# [Instructions for the task]
Please copy every line below that contains the string "white".

Segment Start: Material for this exercise

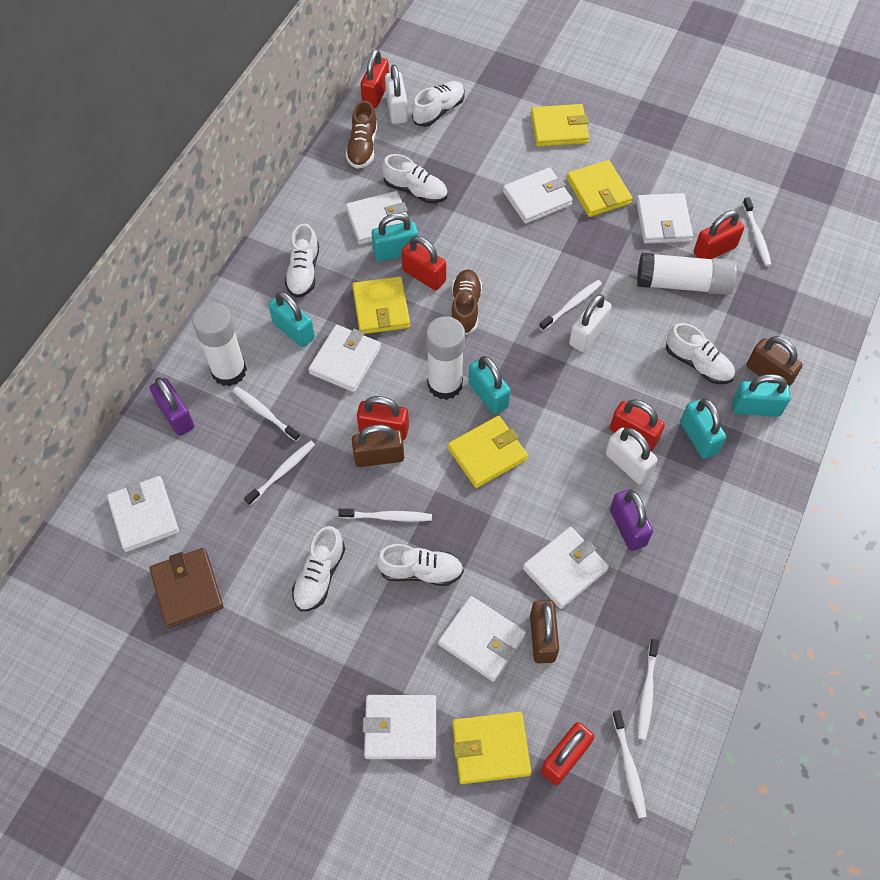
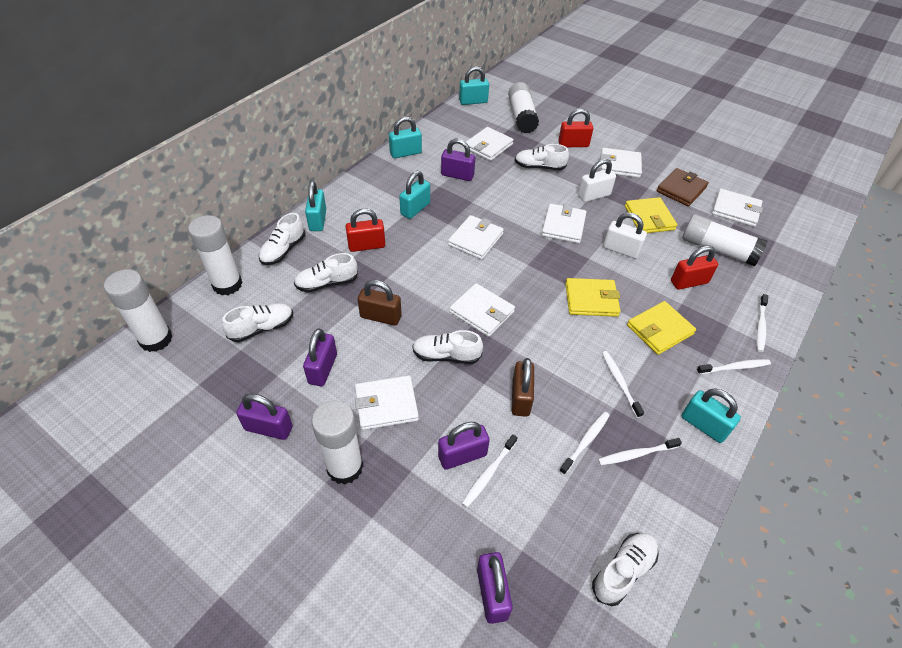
brown padlock: 3 -> 2
brown shoe: 2 -> 0
purple padlock: 2 -> 5
red padlock: 6 -> 3
white glue stick: 3 -> 5
white padlock: 3 -> 2
white toothbrush: 7 -> 6
white wallet: 8 -> 7
yellow wallet: 5 -> 3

Segment End: Material for this exercise

# [Result for this exercise]
white glue stick: 3 -> 5
white padlock: 3 -> 2
white toothbrush: 7 -> 6
white wallet: 8 -> 7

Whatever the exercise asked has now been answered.